#### SOURCE MATERIAL

#####

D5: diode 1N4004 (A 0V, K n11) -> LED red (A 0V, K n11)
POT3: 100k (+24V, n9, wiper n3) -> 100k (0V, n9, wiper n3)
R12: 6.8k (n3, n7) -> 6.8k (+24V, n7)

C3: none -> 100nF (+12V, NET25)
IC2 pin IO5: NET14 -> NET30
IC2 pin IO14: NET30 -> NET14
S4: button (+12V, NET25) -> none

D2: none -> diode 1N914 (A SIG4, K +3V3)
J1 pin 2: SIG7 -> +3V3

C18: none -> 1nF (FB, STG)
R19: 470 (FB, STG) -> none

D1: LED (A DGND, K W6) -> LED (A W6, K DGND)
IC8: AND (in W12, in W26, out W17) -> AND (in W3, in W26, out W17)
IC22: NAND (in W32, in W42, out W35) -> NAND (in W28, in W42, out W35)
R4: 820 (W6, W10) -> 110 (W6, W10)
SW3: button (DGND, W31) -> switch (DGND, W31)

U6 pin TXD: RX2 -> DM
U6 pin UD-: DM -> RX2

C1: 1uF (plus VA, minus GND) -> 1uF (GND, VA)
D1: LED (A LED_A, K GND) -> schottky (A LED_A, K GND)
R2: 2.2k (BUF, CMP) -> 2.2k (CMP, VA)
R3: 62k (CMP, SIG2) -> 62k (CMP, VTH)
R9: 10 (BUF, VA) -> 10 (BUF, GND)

#####

Set down the whole listing again. Keep every word as it is.

#### RESPONSE TO THIS TASK
D5: diode 1N4004 (A 0V, K n11) -> LED red (A 0V, K n11)
POT3: 100k (+24V, n9, wiper n3) -> 100k (0V, n9, wiper n3)
R12: 6.8k (n3, n7) -> 6.8k (+24V, n7)

C3: none -> 100nF (+12V, NET25)
IC2 pin IO5: NET14 -> NET30
IC2 pin IO14: NET30 -> NET14
S4: button (+12V, NET25) -> none

D2: none -> diode 1N914 (A SIG4, K +3V3)
J1 pin 2: SIG7 -> +3V3

C18: none -> 1nF (FB, STG)
R19: 470 (FB, STG) -> none

D1: LED (A DGND, K W6) -> LED (A W6, K DGND)
IC8: AND (in W12, in W26, out W17) -> AND (in W3, in W26, out W17)
IC22: NAND (in W32, in W42, out W35) -> NAND (in W28, in W42, out W35)
R4: 820 (W6, W10) -> 110 (W6, W10)
SW3: button (DGND, W31) -> switch (DGND, W31)

U6 pin TXD: RX2 -> DM
U6 pin UD-: DM -> RX2

C1: 1uF (plus VA, minus GND) -> 1uF (GND, VA)
D1: LED (A LED_A, K GND) -> schottky (A LED_A, K GND)
R2: 2.2k (BUF, CMP) -> 2.2k (CMP, VA)
R3: 62k (CMP, SIG2) -> 62k (CMP, VTH)
R9: 10 (BUF, VA) -> 10 (BUF, GND)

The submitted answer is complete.